> **Problem details**: Return exactly, with nothing added, the lines from the one that contains "camera: 85 degrees right, 0 degrees up" through the end of the listing below, pictures excluded.
┌──
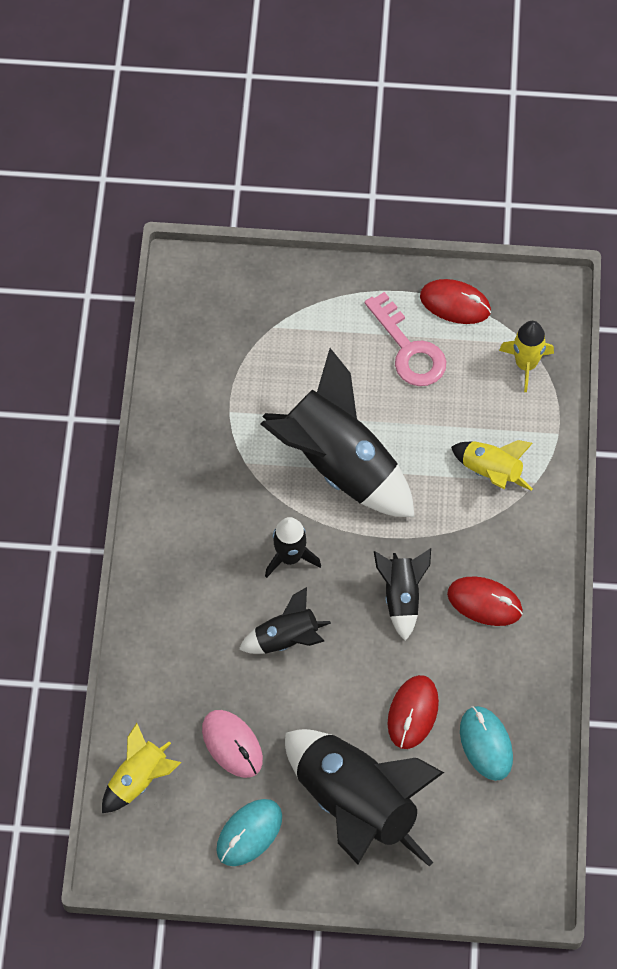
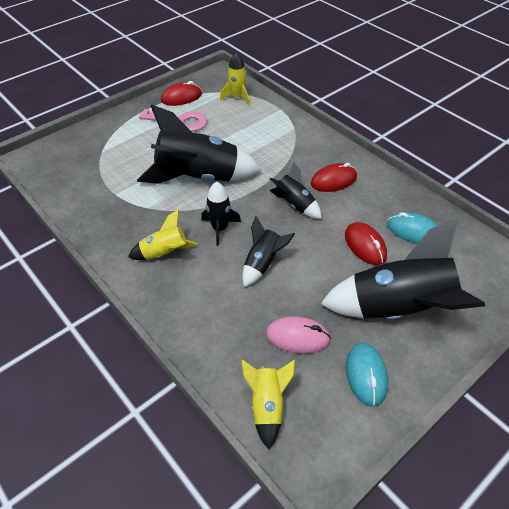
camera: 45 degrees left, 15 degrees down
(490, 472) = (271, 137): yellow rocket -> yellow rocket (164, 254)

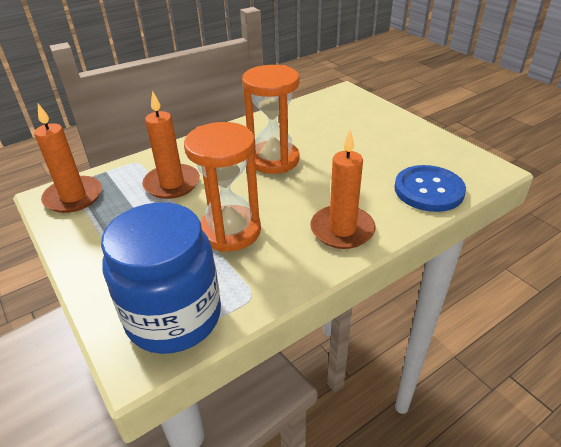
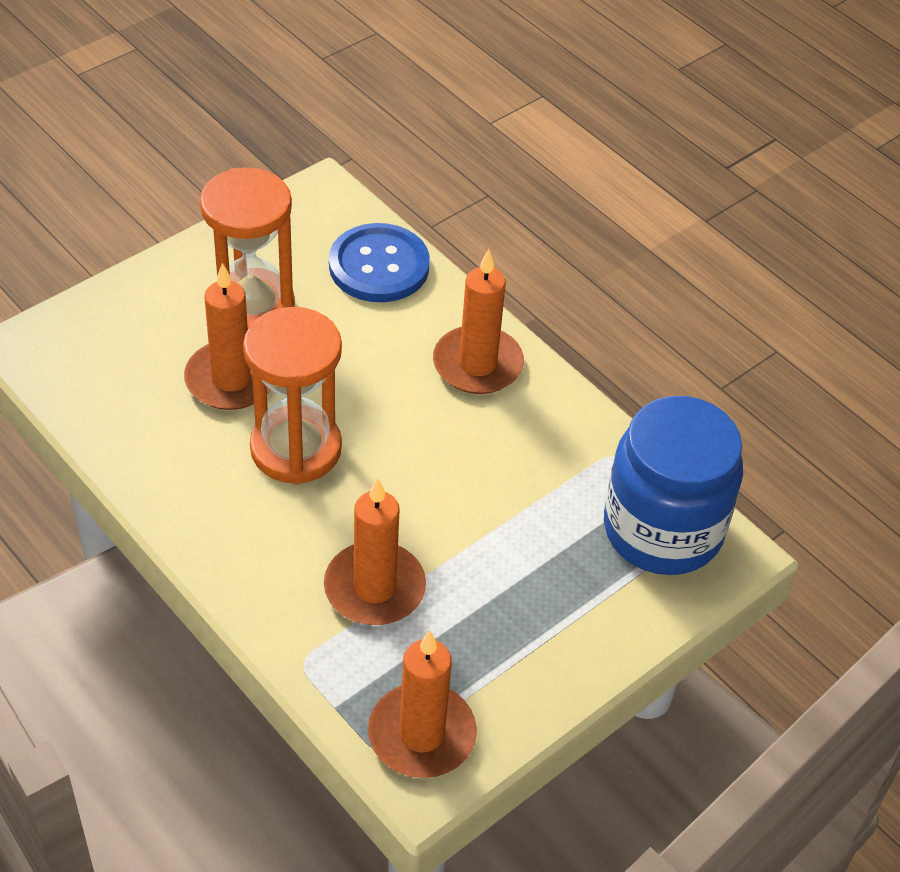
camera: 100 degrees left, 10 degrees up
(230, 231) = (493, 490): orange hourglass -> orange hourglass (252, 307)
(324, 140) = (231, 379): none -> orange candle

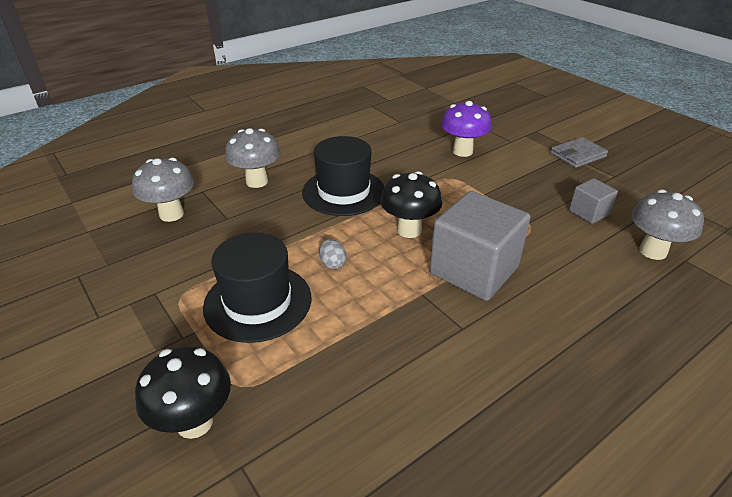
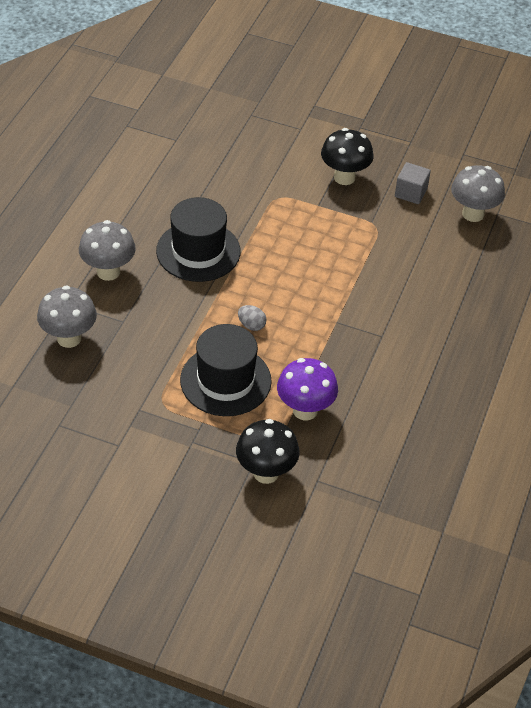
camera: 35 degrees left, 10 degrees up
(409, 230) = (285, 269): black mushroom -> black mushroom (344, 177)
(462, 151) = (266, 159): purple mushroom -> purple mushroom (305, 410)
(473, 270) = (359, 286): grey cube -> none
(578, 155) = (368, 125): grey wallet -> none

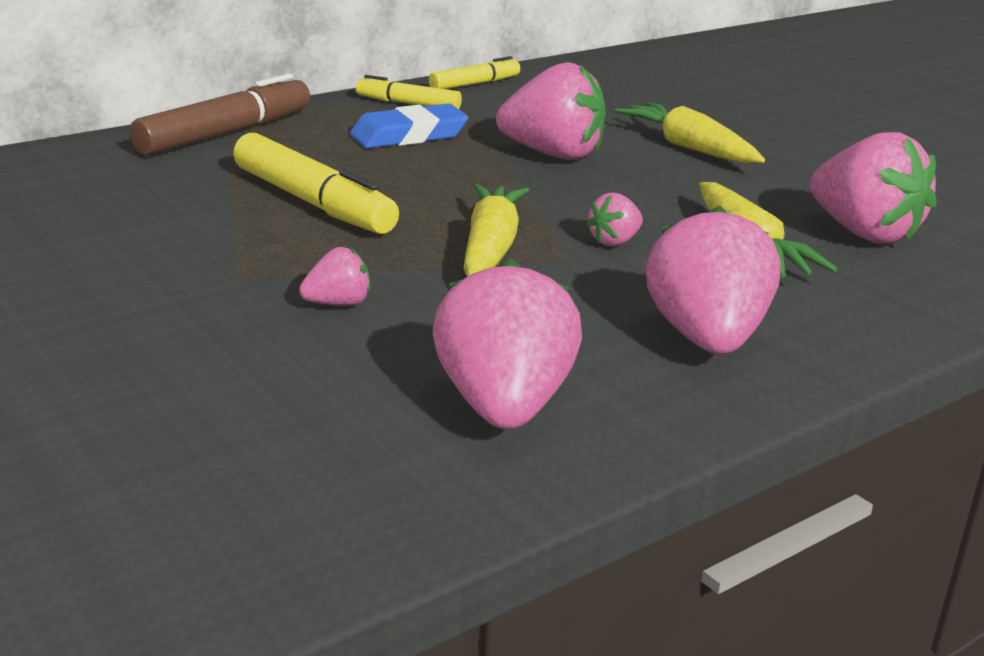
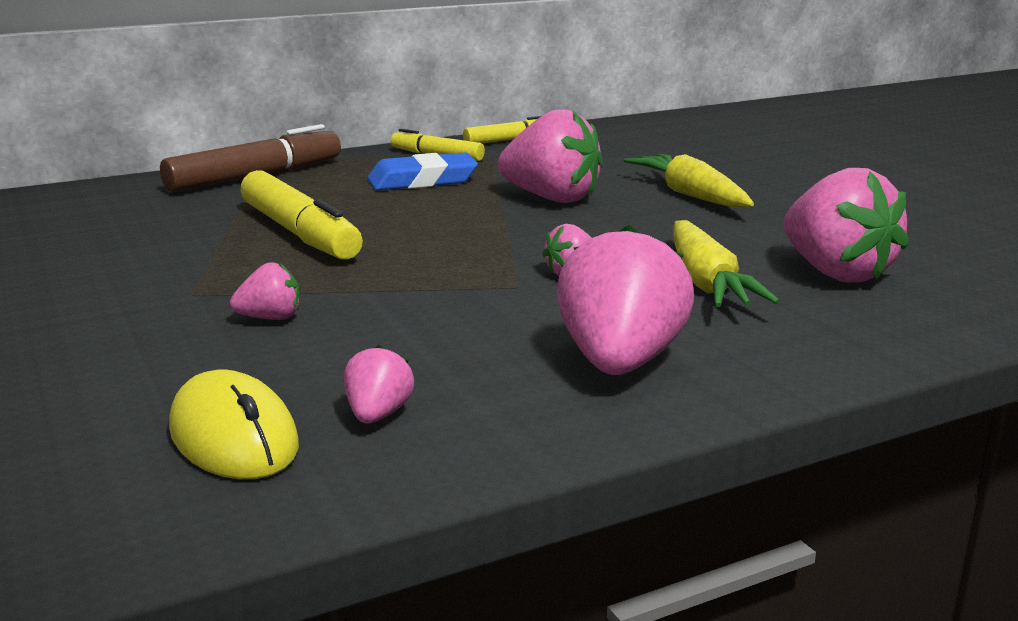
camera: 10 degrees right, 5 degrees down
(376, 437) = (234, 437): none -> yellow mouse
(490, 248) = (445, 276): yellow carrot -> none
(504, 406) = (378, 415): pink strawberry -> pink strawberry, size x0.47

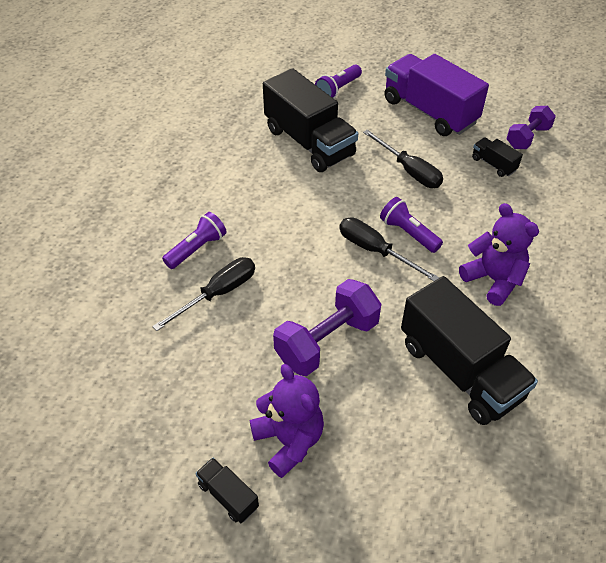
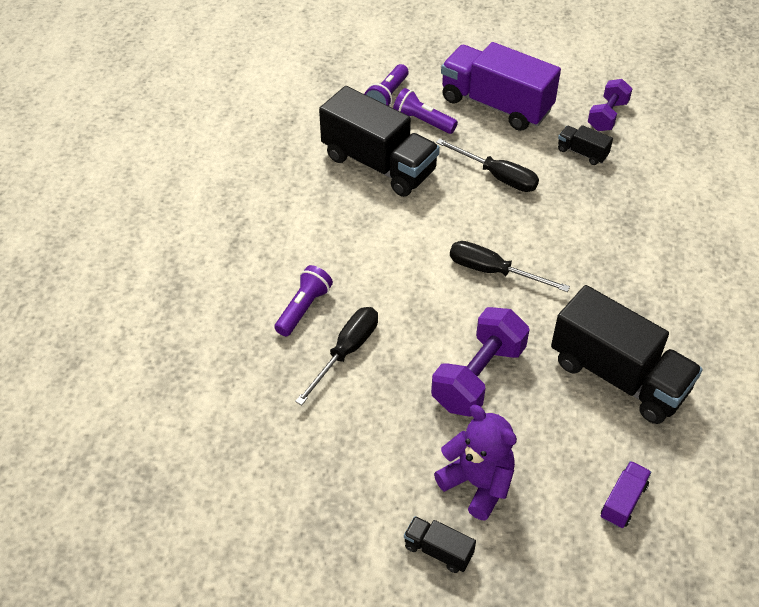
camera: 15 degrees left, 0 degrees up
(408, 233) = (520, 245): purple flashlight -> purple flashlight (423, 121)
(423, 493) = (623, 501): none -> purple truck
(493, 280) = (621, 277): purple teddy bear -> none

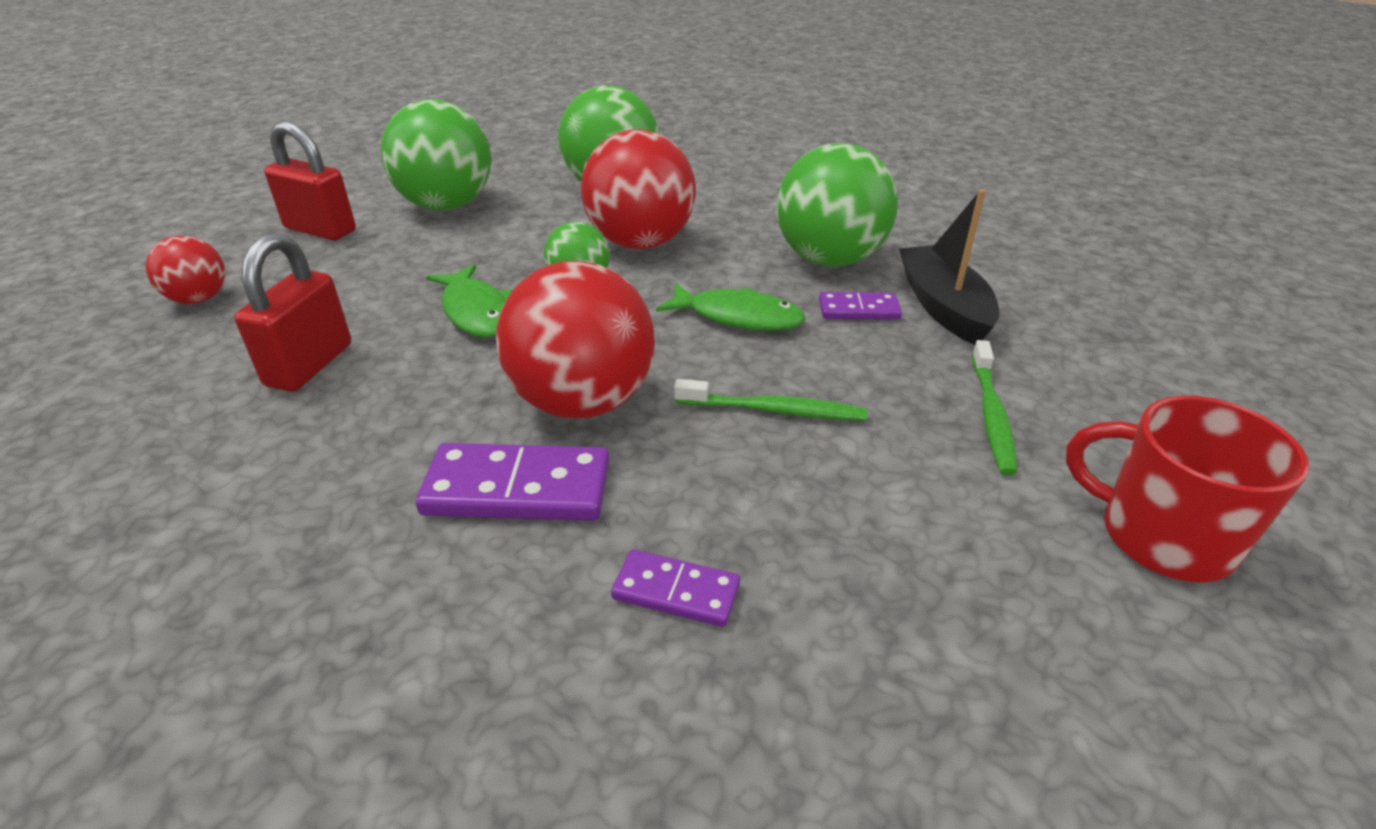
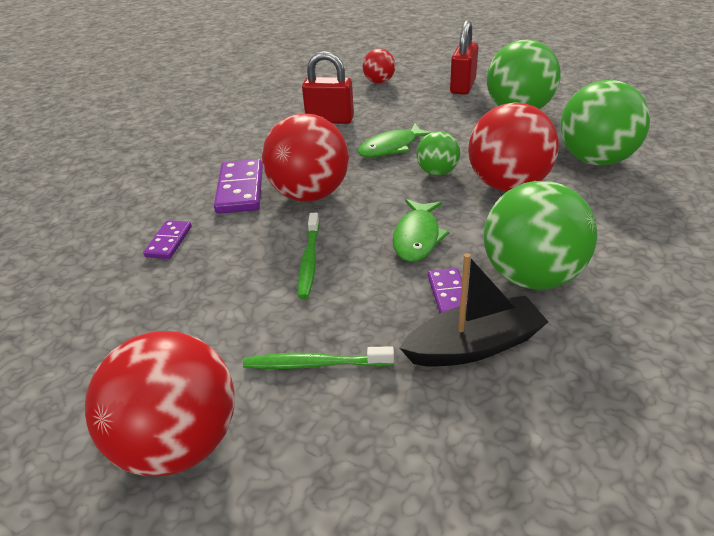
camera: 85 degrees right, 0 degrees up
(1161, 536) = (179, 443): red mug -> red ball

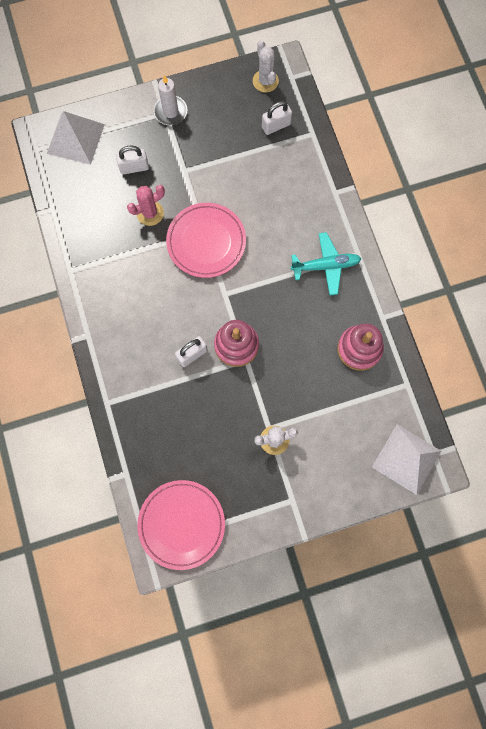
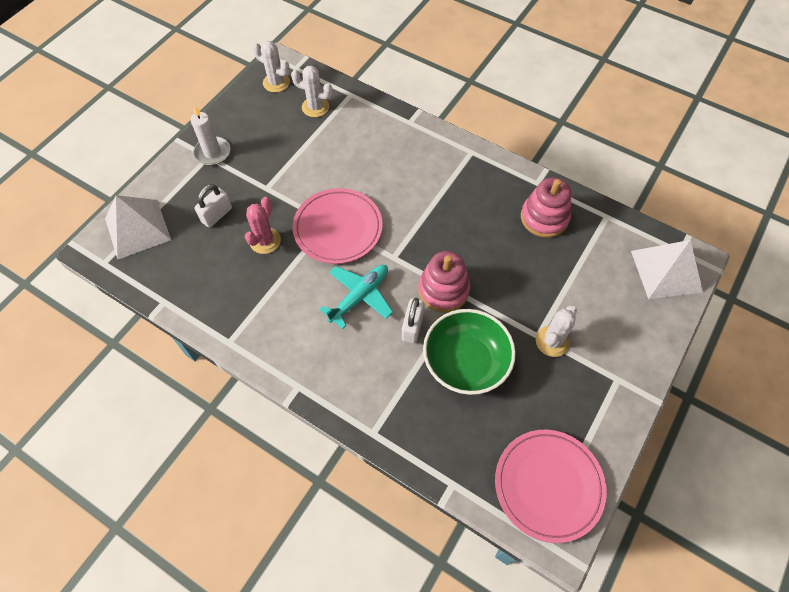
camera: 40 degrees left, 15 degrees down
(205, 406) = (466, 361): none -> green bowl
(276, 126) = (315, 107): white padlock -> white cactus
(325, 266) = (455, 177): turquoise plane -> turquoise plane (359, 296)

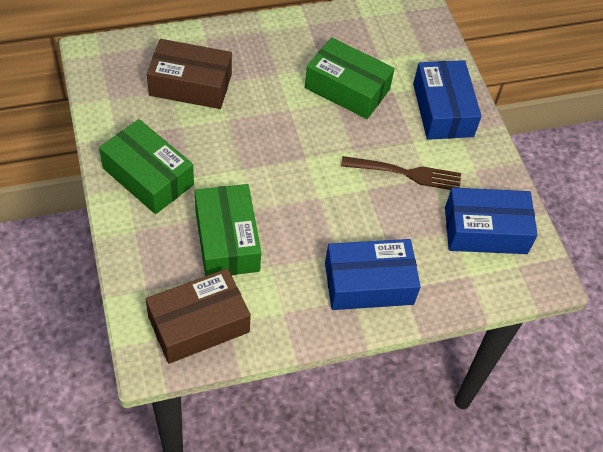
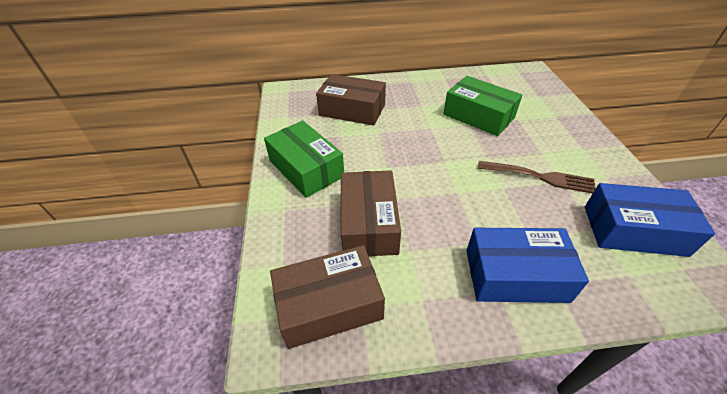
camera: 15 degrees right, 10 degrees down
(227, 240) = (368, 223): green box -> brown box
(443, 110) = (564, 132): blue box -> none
└──
> **Written answer**:
camera: 85 degrees right, 0 degrees up
(1161, 536) = (179, 443): red mug -> red ball

camera: 40 degrees left, 15 degrees down
(205, 406) = (466, 361): none -> green bowl
(276, 126) = (315, 107): white padlock -> white cactus
(325, 266) = (455, 177): turquoise plane -> turquoise plane (359, 296)

camera: 15 degrees right, 10 degrees down
(227, 240) = (368, 223): green box -> brown box
(443, 110) = (564, 132): blue box -> none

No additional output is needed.